## The problem
Exactly the lines from the one containing "(494, 275) = (241, 285): pink" through the final line of the data are to be written out again, with nothing added.

## Record excerpts

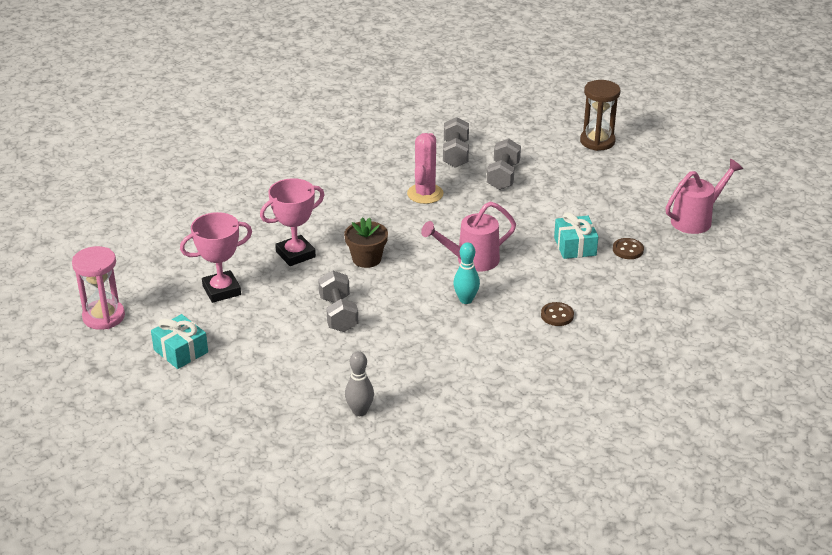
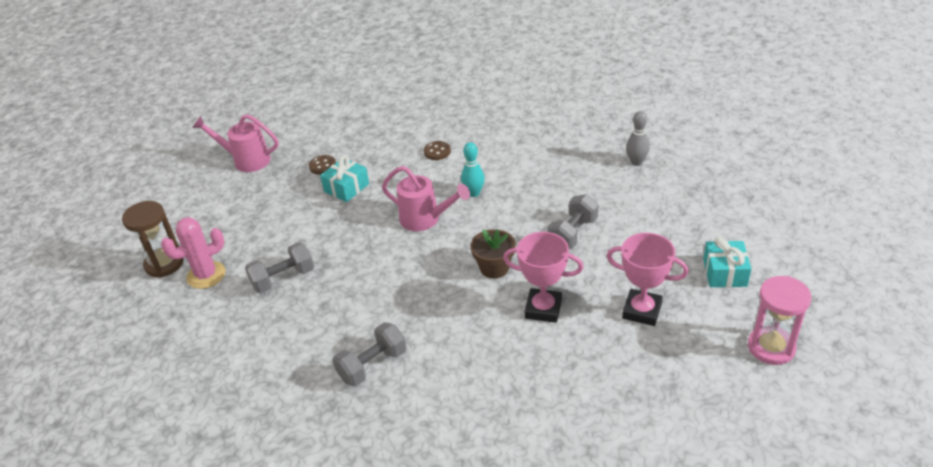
camera: 130 degrees left, 5 degrees up
(425, 194) = (363, 302): pink cactus -> pink cactus (206, 275)
(455, 154) = (274, 330): grey dumbbell -> grey dumbbell (372, 365)

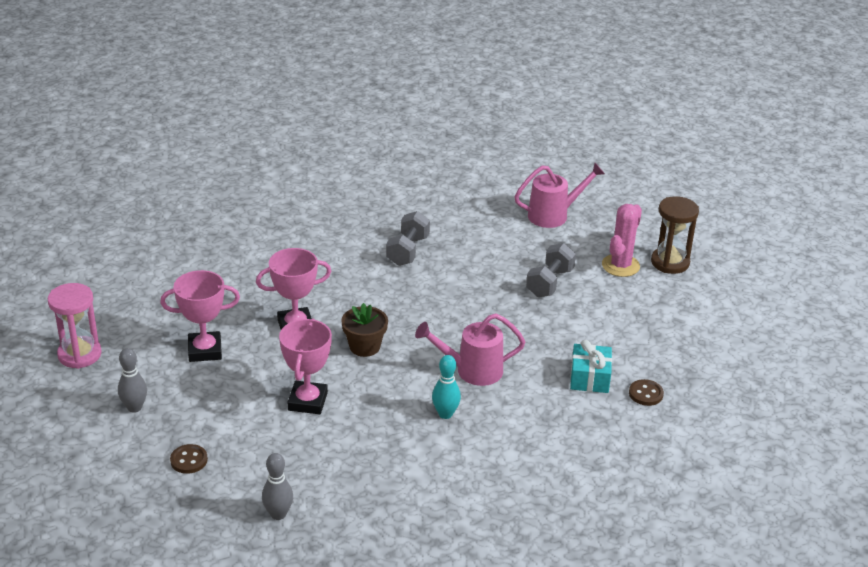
camera: 145 degrees right, 5 degrees down
(246, 160) = (738, 374): pink watering can -> pink watering can (554, 215)
(437, 151) = (533, 453): brown button -> brown button (189, 460)
(572, 233) = (307, 401): grey dumbbell -> pink trophy
(724, 273) = (134, 407): turquoise gift -> grey bowling pin

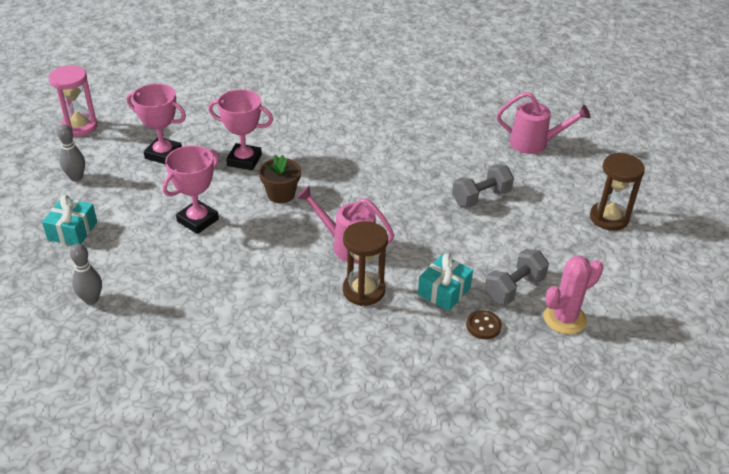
camera: 30 degrees right, 5 degrees up
(189, 460) = (72, 231): brown button -> turquoise gift
(408, 251) = (384, 132): grey dumbbell -> grey dumbbell (514, 288)
(445, 414) = (293, 273): turquoise bowling pin -> none
(522, 404) = (363, 290): none -> brown hourglass
(620, 265) = (559, 205): pink cactus -> pink cactus (564, 318)

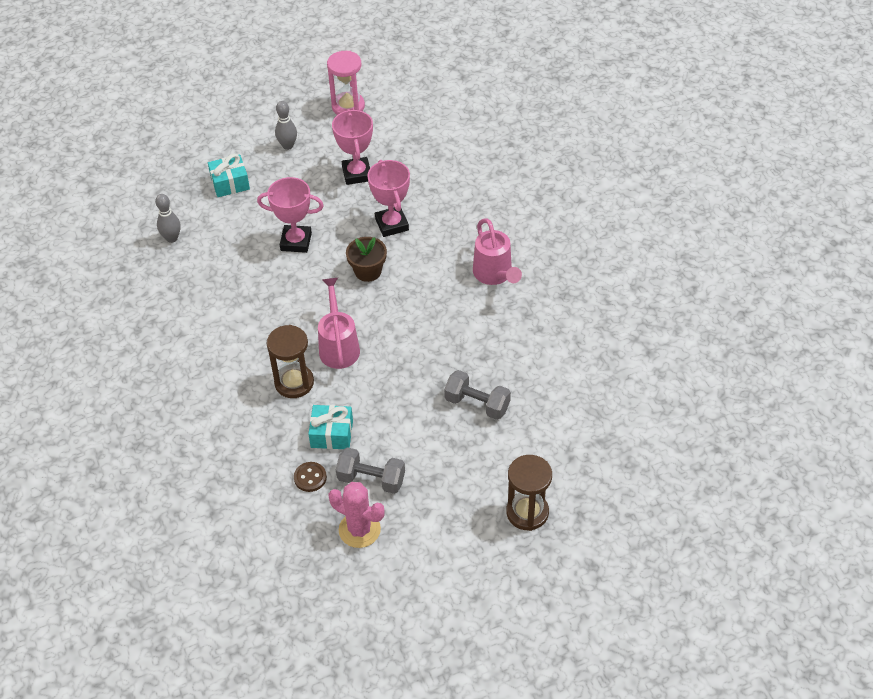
camera: 60 degrees right, 10 degrees up
(534, 143) = (599, 408): pink watering can -> pink watering can (494, 275)

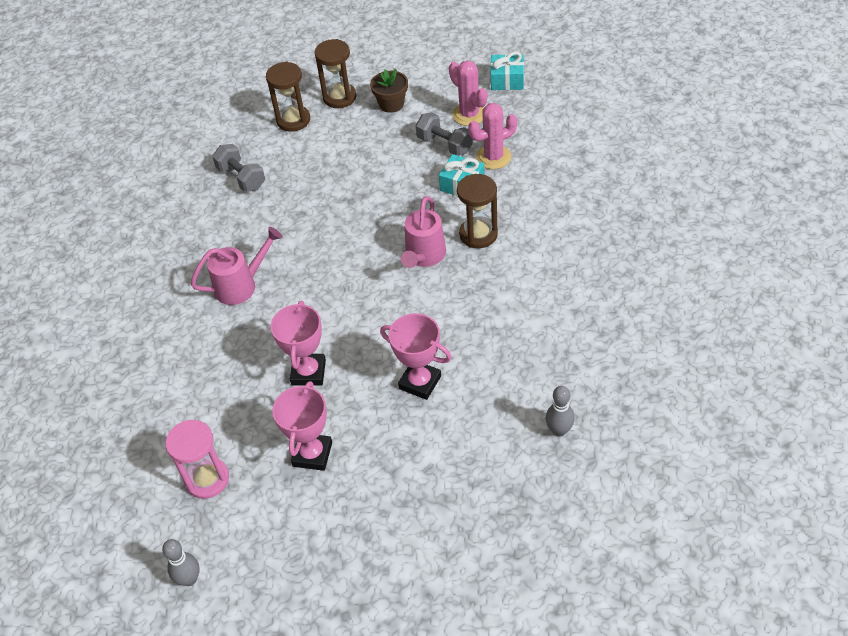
camera: 155 degrees left, 0 degrees up
(230, 183) = (468, 490): turquoise gift -> turquoise gift (507, 80)
(288, 146) = (375, 528): grey bowling pin -> grey bowling pin (189, 579)
(310, 477) = (493, 157): brown button -> pink cactus
(348, 106) = (270, 571): pink hourglass -> pink hourglass (207, 479)
(368, 271) = (360, 325): brown flower pot -> brown flower pot (391, 104)
(477, 404) = (330, 177): grey dumbbell -> grey dumbbell (241, 178)
(494, 275) = (241, 285): pink watering can -> pink watering can turned 60 degrees clockwise
(562, 464) = (293, 120): none -> brown hourglass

## Response area
(494, 275) = (241, 285): pink watering can -> pink watering can turned 60 degrees clockwise
(562, 464) = (293, 120): none -> brown hourglass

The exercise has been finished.